> Problem statement
Retype each entry verbatim. Do not include the images.

Top of Given information

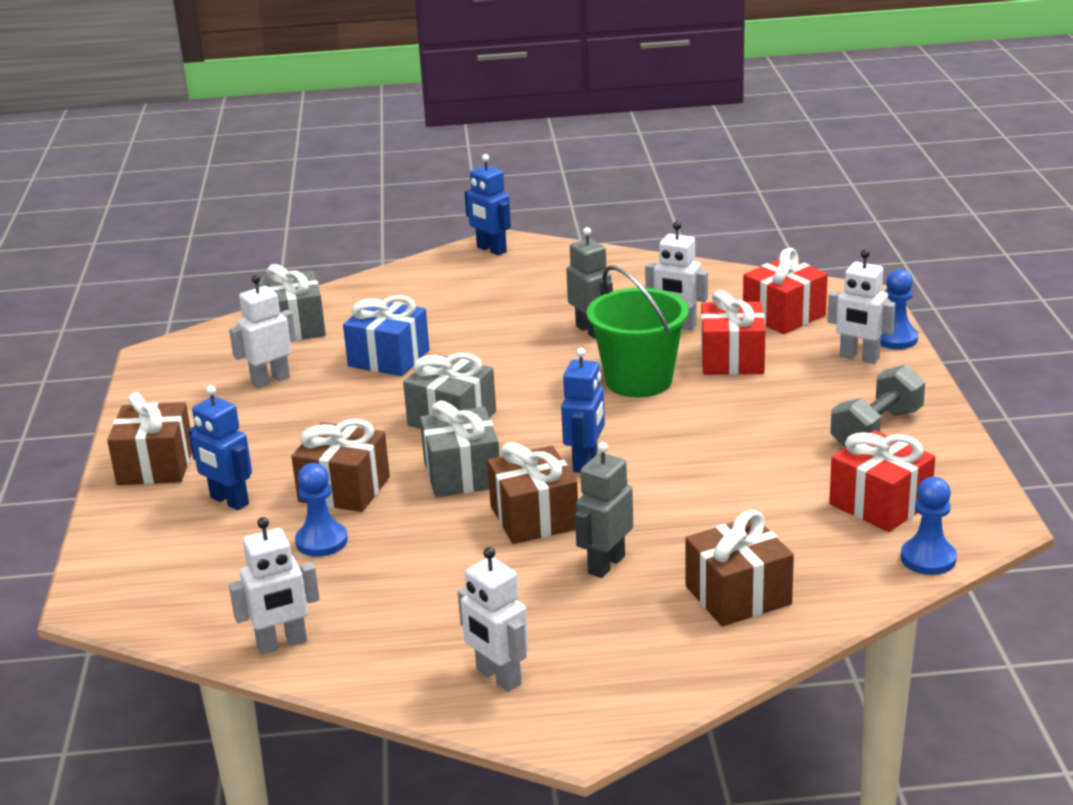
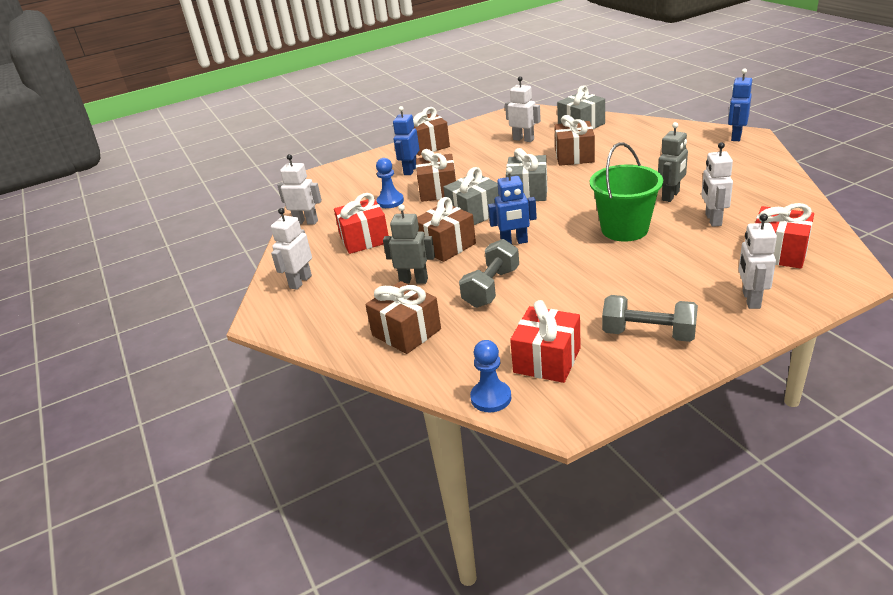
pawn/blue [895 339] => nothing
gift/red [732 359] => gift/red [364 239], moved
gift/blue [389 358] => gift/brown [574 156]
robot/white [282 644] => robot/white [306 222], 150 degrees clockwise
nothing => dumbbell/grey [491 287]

Bottom of Given information

> The completed task
pawn/blue [895 339] => nothing
gift/red [732 359] => gift/red [364 239], moved
gift/blue [389 358] => gift/brown [574 156]
robot/white [282 644] => robot/white [306 222], 150 degrees clockwise
nothing => dumbbell/grey [491 287]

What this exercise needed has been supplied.